Activity — Reproduce, character for character, the entries from their opening line through the line with "pink line: moved 5 px right, 1 px down".

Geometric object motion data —

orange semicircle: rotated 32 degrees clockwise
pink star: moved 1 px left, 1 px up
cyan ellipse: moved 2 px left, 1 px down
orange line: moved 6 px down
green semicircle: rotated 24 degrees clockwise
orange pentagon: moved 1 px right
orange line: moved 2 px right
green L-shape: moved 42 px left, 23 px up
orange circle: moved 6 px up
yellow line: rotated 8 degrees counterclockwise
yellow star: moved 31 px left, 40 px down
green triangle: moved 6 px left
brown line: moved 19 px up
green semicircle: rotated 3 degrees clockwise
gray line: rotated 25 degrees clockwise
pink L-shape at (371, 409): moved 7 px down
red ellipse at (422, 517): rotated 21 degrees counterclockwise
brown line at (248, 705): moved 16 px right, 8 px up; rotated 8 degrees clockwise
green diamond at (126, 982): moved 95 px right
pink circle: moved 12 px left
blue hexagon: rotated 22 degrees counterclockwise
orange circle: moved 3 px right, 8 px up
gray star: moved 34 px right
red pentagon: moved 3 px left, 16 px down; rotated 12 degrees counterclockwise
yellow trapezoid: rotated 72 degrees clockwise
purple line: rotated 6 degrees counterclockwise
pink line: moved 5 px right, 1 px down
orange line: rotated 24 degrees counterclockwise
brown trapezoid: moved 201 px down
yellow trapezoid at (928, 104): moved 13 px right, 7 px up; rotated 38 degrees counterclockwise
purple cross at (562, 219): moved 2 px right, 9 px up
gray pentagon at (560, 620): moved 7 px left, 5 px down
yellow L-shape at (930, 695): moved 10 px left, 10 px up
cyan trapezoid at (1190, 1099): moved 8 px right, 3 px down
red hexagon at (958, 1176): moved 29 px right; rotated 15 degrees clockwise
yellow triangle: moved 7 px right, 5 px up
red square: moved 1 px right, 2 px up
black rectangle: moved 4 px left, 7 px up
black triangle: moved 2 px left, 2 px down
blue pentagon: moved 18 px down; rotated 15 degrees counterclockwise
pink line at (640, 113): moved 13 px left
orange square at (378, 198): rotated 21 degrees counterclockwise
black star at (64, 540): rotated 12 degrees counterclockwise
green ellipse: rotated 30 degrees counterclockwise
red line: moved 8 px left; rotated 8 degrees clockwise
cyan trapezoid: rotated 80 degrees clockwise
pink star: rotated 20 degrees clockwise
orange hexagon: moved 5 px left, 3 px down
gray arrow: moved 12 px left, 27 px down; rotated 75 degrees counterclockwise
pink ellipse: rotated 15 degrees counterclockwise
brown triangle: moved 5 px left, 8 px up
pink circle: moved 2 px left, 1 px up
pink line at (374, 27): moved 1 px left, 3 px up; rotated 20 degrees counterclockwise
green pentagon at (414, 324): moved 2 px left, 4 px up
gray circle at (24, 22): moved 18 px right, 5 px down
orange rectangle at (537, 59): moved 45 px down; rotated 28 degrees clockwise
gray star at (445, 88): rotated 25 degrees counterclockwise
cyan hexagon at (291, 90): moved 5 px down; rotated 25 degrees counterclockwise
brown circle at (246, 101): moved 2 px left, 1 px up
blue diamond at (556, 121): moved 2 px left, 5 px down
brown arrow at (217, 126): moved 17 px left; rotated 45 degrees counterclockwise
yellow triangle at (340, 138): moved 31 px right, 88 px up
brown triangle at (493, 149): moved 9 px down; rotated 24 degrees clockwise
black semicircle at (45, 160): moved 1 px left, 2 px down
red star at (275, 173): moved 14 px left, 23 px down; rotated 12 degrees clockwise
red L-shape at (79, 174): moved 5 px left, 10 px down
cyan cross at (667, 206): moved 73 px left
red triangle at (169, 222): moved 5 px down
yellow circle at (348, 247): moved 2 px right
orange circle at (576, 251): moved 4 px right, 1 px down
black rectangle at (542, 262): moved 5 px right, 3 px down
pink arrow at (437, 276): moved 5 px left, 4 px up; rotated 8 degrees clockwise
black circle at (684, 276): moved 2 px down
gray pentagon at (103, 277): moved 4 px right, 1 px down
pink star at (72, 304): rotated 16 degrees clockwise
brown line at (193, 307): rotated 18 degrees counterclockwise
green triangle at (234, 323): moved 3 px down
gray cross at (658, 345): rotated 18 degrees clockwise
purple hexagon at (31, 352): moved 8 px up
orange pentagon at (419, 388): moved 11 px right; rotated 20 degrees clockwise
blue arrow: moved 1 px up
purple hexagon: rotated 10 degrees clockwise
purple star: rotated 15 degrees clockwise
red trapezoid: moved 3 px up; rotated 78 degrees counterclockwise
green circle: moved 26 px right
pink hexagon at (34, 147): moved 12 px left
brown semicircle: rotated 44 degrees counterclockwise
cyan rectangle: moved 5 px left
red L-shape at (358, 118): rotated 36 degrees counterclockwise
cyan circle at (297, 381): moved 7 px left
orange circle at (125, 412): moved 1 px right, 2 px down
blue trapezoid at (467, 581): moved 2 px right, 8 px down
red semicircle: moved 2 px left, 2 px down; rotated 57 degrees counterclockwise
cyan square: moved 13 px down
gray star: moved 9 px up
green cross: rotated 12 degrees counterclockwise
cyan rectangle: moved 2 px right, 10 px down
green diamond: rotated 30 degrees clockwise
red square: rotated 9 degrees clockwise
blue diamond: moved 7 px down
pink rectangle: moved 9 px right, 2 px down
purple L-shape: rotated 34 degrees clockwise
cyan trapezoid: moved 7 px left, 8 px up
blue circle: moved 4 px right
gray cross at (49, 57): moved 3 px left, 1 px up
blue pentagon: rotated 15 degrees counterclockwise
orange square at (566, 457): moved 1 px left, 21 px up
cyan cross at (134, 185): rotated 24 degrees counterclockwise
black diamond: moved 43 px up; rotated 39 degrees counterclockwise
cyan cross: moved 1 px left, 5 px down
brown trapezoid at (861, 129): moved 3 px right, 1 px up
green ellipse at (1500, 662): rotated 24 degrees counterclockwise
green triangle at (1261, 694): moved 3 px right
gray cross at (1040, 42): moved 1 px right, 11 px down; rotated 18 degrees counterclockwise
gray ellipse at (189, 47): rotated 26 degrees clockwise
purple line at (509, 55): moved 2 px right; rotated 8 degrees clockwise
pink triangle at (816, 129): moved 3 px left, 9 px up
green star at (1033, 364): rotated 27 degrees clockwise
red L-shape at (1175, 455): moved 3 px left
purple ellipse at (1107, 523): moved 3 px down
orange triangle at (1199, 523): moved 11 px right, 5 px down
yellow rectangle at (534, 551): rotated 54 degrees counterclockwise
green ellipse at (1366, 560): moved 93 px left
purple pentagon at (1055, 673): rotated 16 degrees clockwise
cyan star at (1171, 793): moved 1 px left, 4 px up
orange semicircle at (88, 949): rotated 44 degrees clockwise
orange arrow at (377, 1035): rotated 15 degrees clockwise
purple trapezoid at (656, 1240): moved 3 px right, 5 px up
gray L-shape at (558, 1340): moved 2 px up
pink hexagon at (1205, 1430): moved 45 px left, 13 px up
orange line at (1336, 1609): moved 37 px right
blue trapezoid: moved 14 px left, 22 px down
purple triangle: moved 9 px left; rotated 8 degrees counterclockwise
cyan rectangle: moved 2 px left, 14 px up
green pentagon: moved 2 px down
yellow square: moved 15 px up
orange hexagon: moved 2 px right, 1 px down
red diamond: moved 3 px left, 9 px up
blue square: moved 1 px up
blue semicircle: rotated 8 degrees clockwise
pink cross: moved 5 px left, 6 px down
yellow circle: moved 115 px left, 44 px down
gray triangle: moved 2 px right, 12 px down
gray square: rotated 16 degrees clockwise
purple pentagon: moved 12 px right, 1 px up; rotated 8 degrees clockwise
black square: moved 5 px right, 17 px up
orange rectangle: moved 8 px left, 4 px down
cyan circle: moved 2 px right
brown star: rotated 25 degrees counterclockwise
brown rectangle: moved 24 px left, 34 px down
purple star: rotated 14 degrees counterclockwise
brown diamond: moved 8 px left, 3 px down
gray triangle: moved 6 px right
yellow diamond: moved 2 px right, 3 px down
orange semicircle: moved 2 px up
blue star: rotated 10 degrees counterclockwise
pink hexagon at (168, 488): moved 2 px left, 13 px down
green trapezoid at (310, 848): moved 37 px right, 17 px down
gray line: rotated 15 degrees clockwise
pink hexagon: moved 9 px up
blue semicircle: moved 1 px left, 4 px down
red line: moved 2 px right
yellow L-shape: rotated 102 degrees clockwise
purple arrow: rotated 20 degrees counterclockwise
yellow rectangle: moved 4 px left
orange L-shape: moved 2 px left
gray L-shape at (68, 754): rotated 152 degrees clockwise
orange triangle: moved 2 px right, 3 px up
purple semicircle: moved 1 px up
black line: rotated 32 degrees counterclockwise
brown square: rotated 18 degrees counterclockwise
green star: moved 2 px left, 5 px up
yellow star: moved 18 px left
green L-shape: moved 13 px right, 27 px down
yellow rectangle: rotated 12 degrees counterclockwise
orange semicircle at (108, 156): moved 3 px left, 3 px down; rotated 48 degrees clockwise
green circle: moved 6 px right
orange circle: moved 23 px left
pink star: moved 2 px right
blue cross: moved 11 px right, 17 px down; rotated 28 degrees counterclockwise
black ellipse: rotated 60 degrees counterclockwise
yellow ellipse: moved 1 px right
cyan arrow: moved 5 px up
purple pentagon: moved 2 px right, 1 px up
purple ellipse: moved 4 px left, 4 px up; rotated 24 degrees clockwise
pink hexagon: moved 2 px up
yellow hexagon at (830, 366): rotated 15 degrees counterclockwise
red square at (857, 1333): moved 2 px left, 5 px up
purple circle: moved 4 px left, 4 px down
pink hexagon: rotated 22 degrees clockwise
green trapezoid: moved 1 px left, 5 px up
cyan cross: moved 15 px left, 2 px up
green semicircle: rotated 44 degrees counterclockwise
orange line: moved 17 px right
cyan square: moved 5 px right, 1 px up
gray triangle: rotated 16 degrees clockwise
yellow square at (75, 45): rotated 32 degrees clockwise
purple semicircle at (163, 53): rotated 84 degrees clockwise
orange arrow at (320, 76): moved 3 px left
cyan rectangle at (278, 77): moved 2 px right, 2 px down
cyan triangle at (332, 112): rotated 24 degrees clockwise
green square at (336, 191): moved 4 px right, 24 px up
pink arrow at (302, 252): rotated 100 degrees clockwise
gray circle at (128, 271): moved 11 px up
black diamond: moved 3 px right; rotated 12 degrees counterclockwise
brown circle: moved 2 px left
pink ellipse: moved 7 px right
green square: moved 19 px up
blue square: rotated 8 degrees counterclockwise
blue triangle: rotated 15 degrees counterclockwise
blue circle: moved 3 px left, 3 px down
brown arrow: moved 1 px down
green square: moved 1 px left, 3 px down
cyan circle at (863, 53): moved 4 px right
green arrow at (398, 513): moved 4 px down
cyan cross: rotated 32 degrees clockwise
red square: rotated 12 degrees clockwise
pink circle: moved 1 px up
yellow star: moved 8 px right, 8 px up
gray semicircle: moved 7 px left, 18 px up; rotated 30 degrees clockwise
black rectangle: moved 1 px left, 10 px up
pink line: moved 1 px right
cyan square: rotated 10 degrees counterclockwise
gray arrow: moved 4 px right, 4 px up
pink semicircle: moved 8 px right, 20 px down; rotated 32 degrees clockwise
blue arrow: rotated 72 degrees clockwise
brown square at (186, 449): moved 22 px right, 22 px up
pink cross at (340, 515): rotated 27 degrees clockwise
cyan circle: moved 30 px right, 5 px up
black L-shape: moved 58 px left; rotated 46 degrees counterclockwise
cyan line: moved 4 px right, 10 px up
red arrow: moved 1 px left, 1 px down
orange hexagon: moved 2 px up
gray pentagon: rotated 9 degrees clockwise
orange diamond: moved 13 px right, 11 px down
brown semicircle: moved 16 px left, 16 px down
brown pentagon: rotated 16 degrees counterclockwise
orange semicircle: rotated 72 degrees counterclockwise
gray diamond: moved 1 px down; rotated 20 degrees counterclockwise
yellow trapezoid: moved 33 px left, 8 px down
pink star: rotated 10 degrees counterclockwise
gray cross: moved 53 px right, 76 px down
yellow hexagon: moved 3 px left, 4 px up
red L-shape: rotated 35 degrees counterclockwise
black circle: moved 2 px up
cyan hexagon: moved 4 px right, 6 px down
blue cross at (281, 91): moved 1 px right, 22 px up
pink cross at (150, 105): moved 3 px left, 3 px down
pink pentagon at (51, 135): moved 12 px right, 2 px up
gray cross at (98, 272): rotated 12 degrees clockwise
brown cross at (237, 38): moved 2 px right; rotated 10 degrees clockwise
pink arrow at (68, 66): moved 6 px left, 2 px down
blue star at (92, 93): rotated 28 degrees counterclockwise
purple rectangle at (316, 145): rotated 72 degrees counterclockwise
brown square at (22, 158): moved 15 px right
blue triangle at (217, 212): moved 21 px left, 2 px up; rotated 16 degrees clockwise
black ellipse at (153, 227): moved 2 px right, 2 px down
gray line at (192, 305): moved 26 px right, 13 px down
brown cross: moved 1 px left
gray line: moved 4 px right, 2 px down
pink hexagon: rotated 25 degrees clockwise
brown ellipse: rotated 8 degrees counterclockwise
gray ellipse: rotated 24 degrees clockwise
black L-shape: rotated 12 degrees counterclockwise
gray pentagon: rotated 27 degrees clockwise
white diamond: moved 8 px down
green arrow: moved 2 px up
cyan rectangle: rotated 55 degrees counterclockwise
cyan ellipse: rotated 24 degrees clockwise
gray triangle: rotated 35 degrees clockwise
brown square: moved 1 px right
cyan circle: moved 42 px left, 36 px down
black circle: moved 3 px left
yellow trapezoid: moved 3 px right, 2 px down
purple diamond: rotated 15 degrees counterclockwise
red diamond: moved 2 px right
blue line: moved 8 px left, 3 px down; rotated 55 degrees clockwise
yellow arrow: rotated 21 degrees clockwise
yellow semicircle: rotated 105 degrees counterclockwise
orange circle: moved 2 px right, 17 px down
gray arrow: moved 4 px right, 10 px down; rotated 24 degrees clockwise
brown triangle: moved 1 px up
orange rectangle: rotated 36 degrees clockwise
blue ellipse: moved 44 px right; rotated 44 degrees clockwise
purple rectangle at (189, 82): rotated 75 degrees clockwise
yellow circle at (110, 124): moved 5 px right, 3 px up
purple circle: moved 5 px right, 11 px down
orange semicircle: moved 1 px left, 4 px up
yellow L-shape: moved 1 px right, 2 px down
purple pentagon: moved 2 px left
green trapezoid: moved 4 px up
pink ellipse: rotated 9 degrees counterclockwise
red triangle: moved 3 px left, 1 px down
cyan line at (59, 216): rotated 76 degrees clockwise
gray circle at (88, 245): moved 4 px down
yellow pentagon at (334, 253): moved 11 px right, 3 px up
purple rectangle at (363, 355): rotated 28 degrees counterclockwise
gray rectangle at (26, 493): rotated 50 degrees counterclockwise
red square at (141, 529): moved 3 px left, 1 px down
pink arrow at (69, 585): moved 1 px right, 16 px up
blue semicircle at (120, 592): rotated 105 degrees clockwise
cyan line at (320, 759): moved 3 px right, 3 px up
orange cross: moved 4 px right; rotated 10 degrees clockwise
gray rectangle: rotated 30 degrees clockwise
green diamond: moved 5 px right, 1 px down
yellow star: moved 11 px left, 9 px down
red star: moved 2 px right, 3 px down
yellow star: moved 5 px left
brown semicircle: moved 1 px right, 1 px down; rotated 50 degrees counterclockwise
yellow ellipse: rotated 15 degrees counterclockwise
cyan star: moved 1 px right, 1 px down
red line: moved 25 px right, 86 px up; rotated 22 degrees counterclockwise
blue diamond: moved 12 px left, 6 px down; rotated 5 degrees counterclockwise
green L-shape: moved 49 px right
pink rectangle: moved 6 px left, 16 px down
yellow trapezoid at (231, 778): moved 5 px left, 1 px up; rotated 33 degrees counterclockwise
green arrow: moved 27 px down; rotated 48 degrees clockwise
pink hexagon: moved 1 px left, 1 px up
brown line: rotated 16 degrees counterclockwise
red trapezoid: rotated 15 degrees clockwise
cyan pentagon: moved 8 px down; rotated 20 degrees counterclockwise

Exercise response —
orange semicircle: rotated 32 degrees clockwise
pink star: moved 1 px left, 1 px up
cyan ellipse: moved 2 px left, 1 px down
orange line: moved 6 px down
green semicircle: rotated 24 degrees clockwise
orange pentagon: moved 1 px right
orange line: moved 2 px right
green L-shape: moved 42 px left, 23 px up
orange circle: moved 6 px up
yellow line: rotated 8 degrees counterclockwise
yellow star: moved 31 px left, 40 px down
green triangle: moved 6 px left
brown line: moved 19 px up
green semicircle: rotated 3 degrees clockwise
gray line: rotated 25 degrees clockwise
pink L-shape at (371, 409): moved 7 px down
red ellipse at (422, 517): rotated 21 degrees counterclockwise
brown line at (248, 705): moved 16 px right, 8 px up; rotated 8 degrees clockwise
green diamond at (126, 982): moved 95 px right
pink circle: moved 12 px left
blue hexagon: rotated 22 degrees counterclockwise
orange circle: moved 3 px right, 8 px up
gray star: moved 34 px right
red pentagon: moved 3 px left, 16 px down; rotated 12 degrees counterclockwise
yellow trapezoid: rotated 72 degrees clockwise
purple line: rotated 6 degrees counterclockwise
pink line: moved 5 px right, 1 px down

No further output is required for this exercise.